What you need to do - Excluding images, repeat the data exactly as given.

Supplied information -
━━━

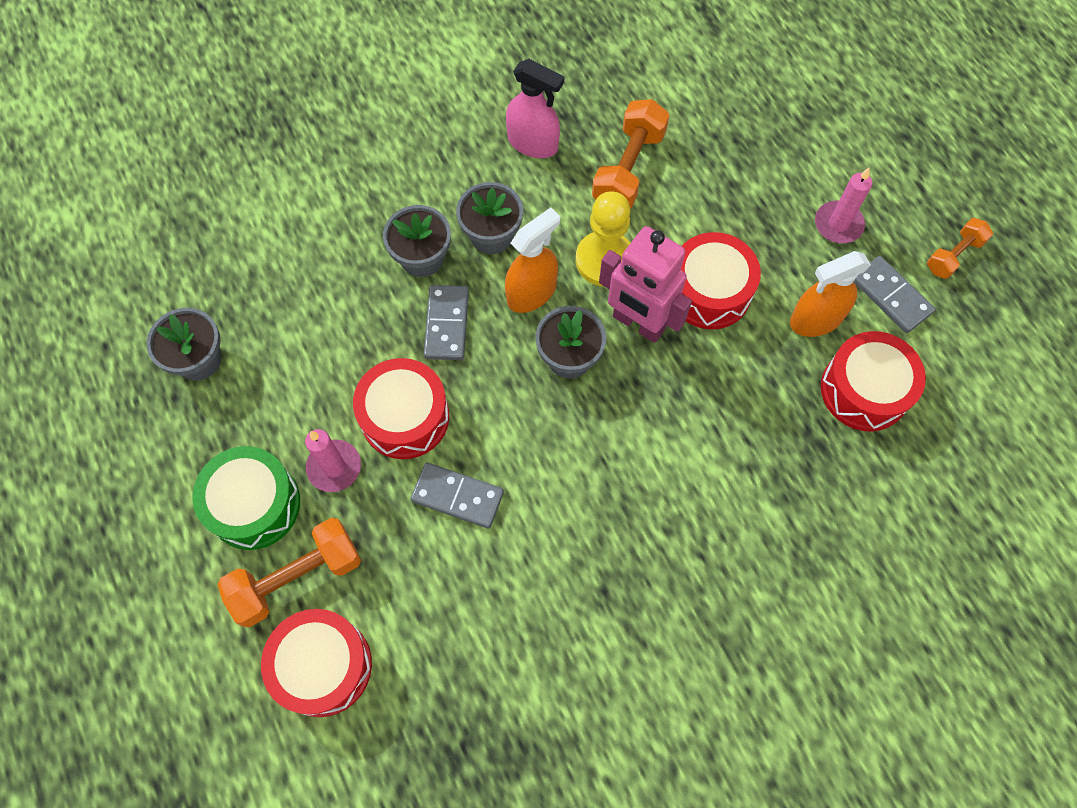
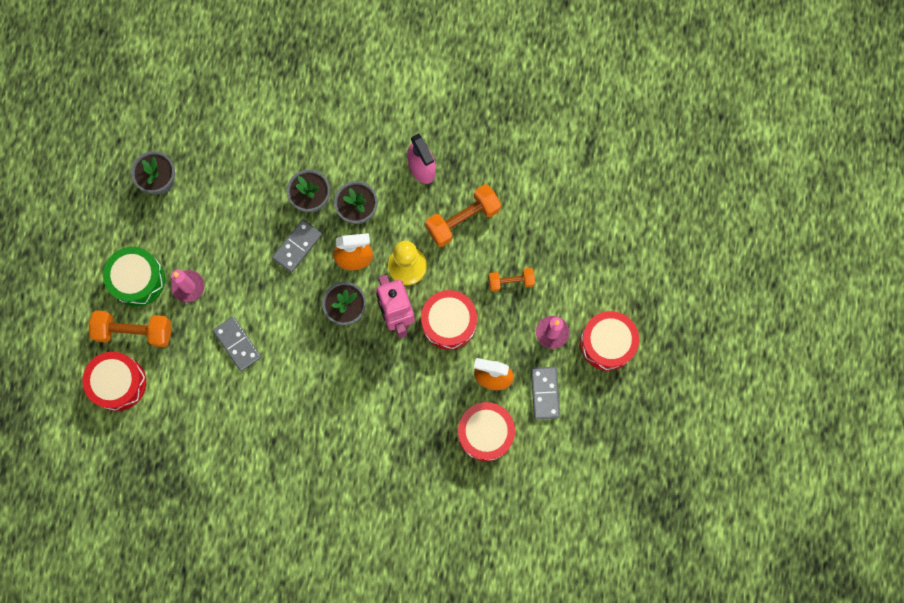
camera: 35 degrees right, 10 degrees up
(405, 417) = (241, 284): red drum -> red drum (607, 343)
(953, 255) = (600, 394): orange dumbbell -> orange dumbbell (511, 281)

━━━

Output for this exercise -
camera: 35 degrees right, 10 degrees up
(405, 417) = (241, 284): red drum -> red drum (607, 343)
(953, 255) = (600, 394): orange dumbbell -> orange dumbbell (511, 281)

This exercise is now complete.